(SUPPLIED DATA):

◇ ◇ ◇ ◇ ◇ ◇ ◇

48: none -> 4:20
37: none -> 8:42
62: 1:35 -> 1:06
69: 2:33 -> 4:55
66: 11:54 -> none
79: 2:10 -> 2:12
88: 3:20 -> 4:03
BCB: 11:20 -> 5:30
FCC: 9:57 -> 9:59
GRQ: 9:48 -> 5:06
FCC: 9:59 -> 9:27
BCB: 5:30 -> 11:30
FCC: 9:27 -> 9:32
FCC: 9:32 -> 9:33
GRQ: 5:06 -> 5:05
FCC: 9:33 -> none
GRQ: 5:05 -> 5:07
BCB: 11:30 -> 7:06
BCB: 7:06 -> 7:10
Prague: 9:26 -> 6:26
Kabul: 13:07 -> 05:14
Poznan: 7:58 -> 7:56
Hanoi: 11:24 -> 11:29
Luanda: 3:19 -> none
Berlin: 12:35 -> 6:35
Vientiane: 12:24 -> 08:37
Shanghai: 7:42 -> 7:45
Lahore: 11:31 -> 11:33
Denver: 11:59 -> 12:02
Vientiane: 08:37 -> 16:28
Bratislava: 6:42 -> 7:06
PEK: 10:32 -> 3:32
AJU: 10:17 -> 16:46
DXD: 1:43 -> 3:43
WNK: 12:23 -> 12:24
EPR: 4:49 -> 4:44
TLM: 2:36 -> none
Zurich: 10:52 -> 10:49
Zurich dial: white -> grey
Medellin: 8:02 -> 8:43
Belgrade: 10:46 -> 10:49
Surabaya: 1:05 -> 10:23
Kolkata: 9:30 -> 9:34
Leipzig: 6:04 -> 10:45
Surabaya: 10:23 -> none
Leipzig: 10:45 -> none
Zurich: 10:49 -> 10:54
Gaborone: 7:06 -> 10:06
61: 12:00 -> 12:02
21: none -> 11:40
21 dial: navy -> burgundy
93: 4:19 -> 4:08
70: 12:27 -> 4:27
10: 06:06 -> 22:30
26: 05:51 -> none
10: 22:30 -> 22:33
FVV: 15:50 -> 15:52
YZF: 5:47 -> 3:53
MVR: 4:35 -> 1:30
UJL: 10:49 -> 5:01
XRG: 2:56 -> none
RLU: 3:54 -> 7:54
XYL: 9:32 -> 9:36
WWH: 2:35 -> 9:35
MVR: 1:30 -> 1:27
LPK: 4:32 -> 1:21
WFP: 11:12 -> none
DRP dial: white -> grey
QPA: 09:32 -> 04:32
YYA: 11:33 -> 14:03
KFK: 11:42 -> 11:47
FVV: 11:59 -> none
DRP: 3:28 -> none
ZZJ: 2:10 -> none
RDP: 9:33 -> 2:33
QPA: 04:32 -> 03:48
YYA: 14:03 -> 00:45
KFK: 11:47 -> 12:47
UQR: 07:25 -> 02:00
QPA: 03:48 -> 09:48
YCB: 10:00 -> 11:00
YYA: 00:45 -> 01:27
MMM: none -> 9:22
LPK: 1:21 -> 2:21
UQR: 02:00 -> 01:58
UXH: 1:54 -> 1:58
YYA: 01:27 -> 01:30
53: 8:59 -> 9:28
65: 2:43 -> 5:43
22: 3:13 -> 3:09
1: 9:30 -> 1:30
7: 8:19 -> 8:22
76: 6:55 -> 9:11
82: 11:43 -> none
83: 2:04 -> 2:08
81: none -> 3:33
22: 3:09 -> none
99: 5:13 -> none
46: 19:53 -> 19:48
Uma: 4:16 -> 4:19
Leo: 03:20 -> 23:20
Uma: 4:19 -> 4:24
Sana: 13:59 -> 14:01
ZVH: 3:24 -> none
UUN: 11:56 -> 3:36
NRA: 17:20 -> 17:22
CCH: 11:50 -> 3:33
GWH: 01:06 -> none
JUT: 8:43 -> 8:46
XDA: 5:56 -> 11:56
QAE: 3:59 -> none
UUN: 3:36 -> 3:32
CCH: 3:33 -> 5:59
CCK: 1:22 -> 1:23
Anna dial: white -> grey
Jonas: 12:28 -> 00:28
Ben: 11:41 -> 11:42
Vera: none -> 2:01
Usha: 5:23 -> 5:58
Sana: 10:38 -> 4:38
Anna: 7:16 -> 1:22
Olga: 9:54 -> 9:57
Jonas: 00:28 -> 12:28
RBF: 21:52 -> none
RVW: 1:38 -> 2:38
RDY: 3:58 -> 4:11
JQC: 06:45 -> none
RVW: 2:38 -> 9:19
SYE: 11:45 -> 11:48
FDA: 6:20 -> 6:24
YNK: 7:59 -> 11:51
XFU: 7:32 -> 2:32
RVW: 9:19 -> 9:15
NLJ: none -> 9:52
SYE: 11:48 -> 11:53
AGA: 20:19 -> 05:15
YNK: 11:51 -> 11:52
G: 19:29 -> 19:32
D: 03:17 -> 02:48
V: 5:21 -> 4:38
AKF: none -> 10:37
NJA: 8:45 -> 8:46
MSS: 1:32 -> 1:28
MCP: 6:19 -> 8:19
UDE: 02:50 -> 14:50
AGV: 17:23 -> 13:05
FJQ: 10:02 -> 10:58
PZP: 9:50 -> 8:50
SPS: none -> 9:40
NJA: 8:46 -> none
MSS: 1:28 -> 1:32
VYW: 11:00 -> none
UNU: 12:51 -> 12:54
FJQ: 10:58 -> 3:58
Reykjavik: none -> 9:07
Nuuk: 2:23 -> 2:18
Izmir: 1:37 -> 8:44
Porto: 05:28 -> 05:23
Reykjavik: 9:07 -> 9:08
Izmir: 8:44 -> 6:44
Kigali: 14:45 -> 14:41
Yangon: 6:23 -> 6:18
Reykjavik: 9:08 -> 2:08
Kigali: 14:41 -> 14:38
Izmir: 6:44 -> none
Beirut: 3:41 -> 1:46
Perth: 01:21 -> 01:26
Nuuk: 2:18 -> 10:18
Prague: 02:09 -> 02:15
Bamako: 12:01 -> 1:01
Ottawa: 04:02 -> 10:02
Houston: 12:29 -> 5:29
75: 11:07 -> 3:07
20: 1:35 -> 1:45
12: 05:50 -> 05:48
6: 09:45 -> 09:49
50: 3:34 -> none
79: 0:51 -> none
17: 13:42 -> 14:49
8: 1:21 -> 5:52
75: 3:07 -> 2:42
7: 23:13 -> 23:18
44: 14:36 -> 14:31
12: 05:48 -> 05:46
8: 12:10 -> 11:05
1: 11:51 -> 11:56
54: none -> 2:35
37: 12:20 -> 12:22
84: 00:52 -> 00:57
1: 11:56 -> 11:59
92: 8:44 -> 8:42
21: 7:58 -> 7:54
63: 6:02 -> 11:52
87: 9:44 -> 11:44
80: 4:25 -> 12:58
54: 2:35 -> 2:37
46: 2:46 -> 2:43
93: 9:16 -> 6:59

◇ ◇ ◇ ◇ ◇ ◇ ◇

(WORK TO COMPLETE):
Retype everything from the first line of the records down to and including the line that contains "26: 05:51 -> none", reproducing each line character for character.

(SOLUTION TO THIS PROBLEM):
48: none -> 4:20
37: none -> 8:42
62: 1:35 -> 1:06
69: 2:33 -> 4:55
66: 11:54 -> none
79: 2:10 -> 2:12
88: 3:20 -> 4:03
BCB: 11:20 -> 5:30
FCC: 9:57 -> 9:59
GRQ: 9:48 -> 5:06
FCC: 9:59 -> 9:27
BCB: 5:30 -> 11:30
FCC: 9:27 -> 9:32
FCC: 9:32 -> 9:33
GRQ: 5:06 -> 5:05
FCC: 9:33 -> none
GRQ: 5:05 -> 5:07
BCB: 11:30 -> 7:06
BCB: 7:06 -> 7:10
Prague: 9:26 -> 6:26
Kabul: 13:07 -> 05:14
Poznan: 7:58 -> 7:56
Hanoi: 11:24 -> 11:29
Luanda: 3:19 -> none
Berlin: 12:35 -> 6:35
Vientiane: 12:24 -> 08:37
Shanghai: 7:42 -> 7:45
Lahore: 11:31 -> 11:33
Denver: 11:59 -> 12:02
Vientiane: 08:37 -> 16:28
Bratislava: 6:42 -> 7:06
PEK: 10:32 -> 3:32
AJU: 10:17 -> 16:46
DXD: 1:43 -> 3:43
WNK: 12:23 -> 12:24
EPR: 4:49 -> 4:44
TLM: 2:36 -> none
Zurich: 10:52 -> 10:49
Zurich dial: white -> grey
Medellin: 8:02 -> 8:43
Belgrade: 10:46 -> 10:49
Surabaya: 1:05 -> 10:23
Kolkata: 9:30 -> 9:34
Leipzig: 6:04 -> 10:45
Surabaya: 10:23 -> none
Leipzig: 10:45 -> none
Zurich: 10:49 -> 10:54
Gaborone: 7:06 -> 10:06
61: 12:00 -> 12:02
21: none -> 11:40
21 dial: navy -> burgundy
93: 4:19 -> 4:08
70: 12:27 -> 4:27
10: 06:06 -> 22:30
26: 05:51 -> none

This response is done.